From the material below, copy exactly the lines beginning with the one that contains "IC1 pin GP1: VS -> none" and ending with the one that contains "IC1 pin GP5: 0V -> LIGHT"; the pictures stay out.
== Segment start ==
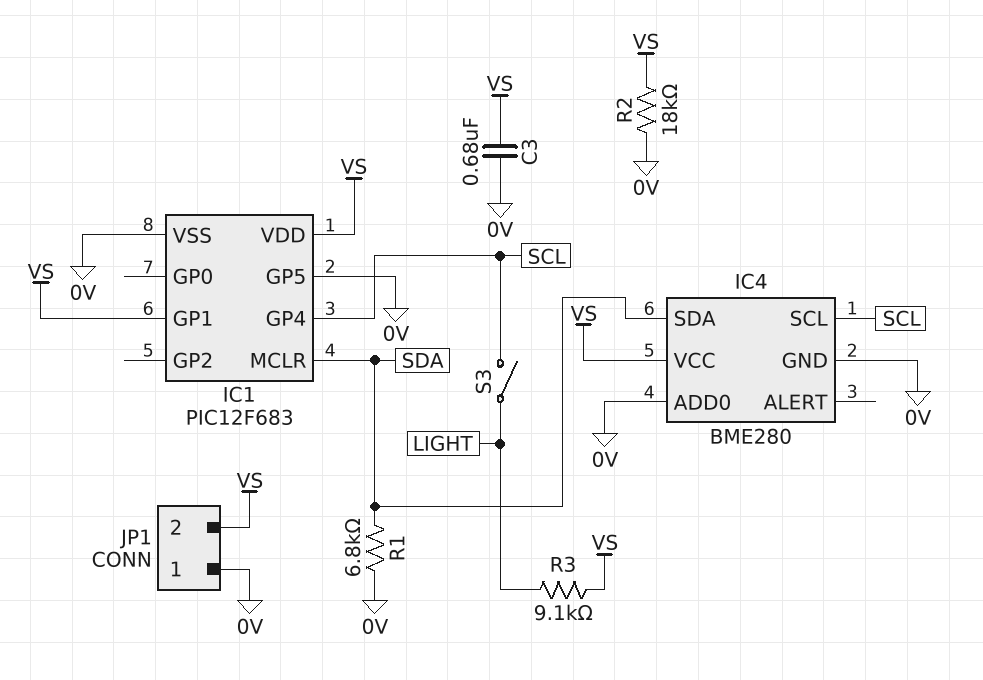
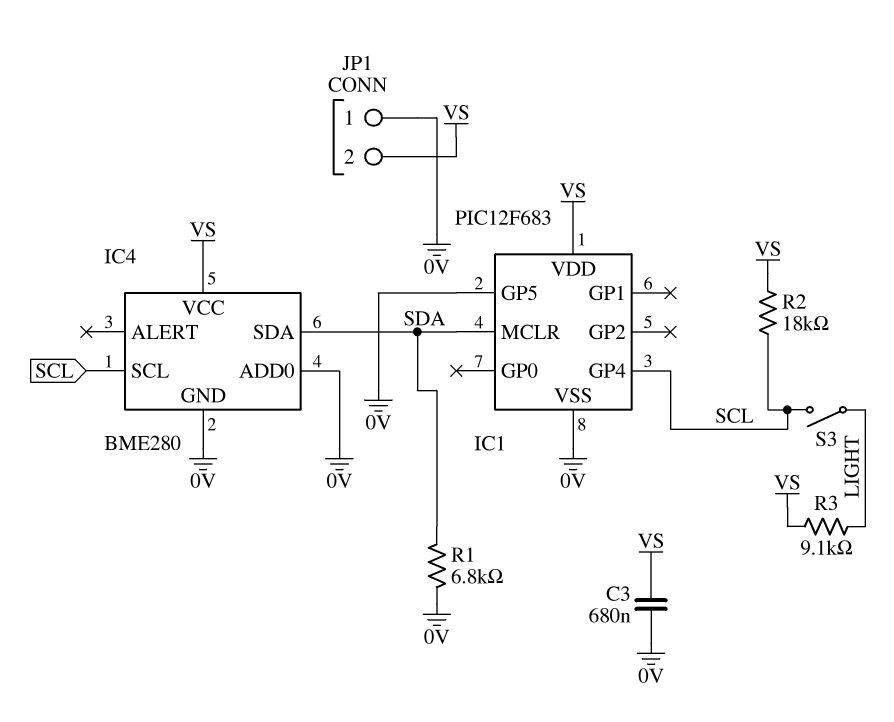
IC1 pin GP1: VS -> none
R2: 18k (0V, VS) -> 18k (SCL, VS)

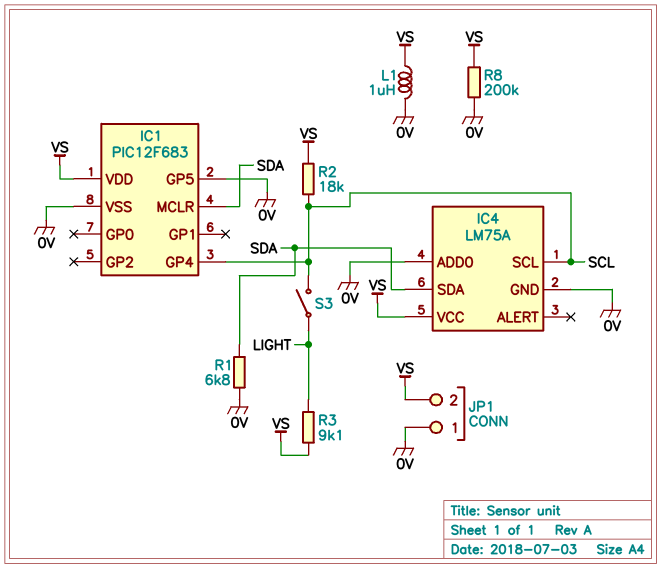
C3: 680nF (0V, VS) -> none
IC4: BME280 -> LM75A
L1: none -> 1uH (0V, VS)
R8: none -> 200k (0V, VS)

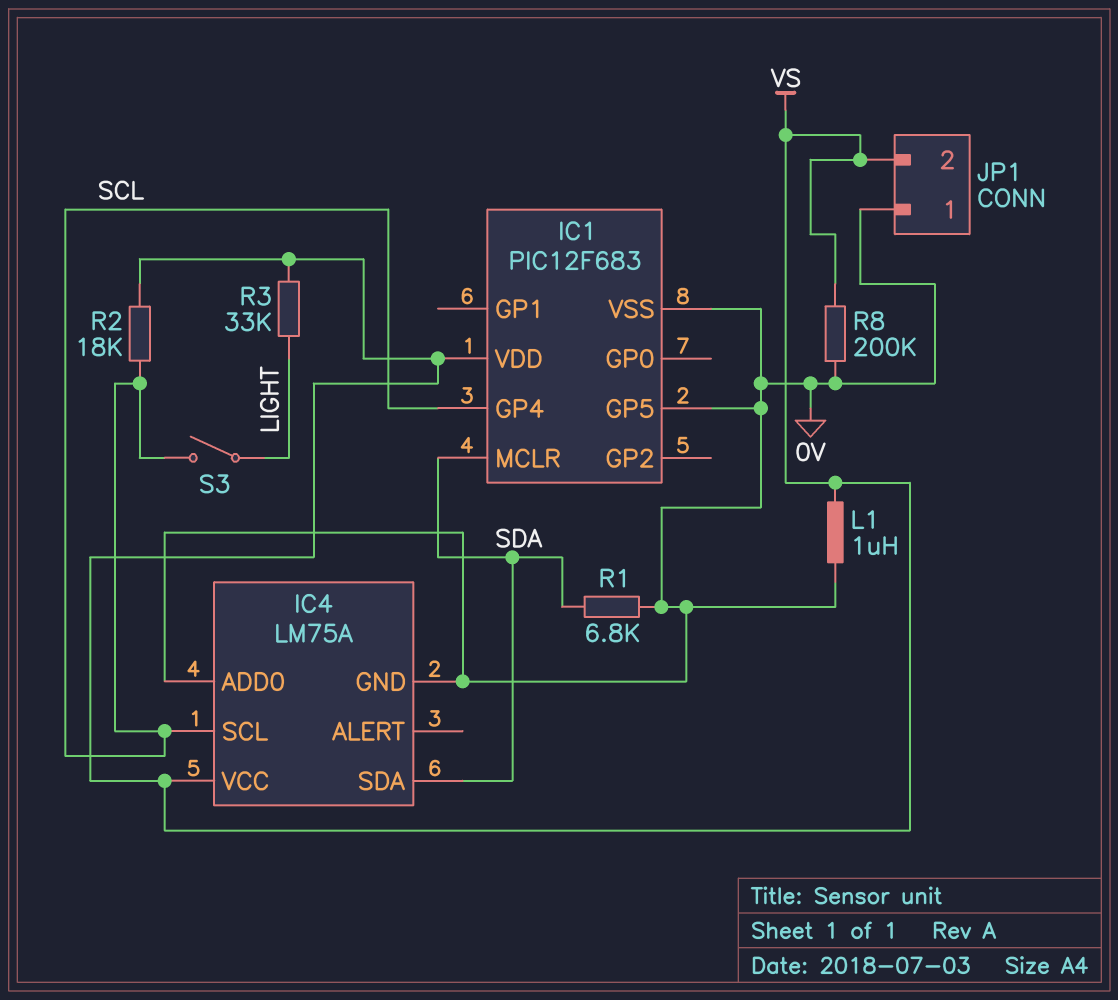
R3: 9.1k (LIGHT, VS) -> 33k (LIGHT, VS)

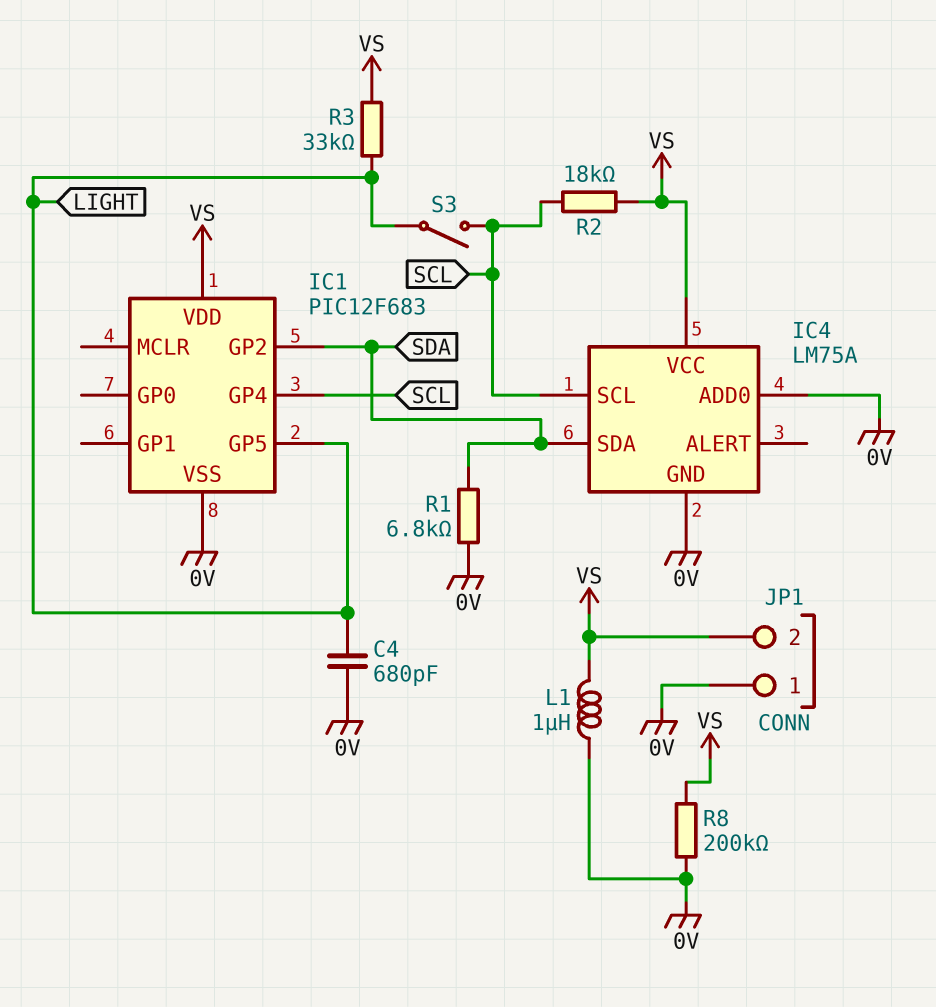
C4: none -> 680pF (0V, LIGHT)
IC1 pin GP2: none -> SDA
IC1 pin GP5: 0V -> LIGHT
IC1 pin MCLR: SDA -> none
== Segment end ==
== Segment start ==
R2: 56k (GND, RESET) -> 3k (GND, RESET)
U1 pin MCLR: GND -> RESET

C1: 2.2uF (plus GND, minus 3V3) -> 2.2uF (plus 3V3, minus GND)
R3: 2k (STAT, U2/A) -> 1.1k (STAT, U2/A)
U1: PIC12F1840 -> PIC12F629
== Segment end ==
== Segment start ==
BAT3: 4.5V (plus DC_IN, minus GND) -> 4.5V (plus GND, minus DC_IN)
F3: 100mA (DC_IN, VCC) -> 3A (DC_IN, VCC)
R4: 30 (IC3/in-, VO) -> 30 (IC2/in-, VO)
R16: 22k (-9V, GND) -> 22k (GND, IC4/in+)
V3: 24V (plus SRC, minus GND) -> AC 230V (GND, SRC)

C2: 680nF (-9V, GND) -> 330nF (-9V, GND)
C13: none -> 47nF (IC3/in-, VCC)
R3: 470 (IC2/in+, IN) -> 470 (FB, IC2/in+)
== Segment end ==
▶ [RESPONSE TO THE TASK]
IC1 pin GP1: VS -> none
R2: 18k (0V, VS) -> 18k (SCL, VS)

C3: 680nF (0V, VS) -> none
IC4: BME280 -> LM75A
L1: none -> 1uH (0V, VS)
R8: none -> 200k (0V, VS)

R3: 9.1k (LIGHT, VS) -> 33k (LIGHT, VS)

C4: none -> 680pF (0V, LIGHT)
IC1 pin GP2: none -> SDA
IC1 pin GP5: 0V -> LIGHT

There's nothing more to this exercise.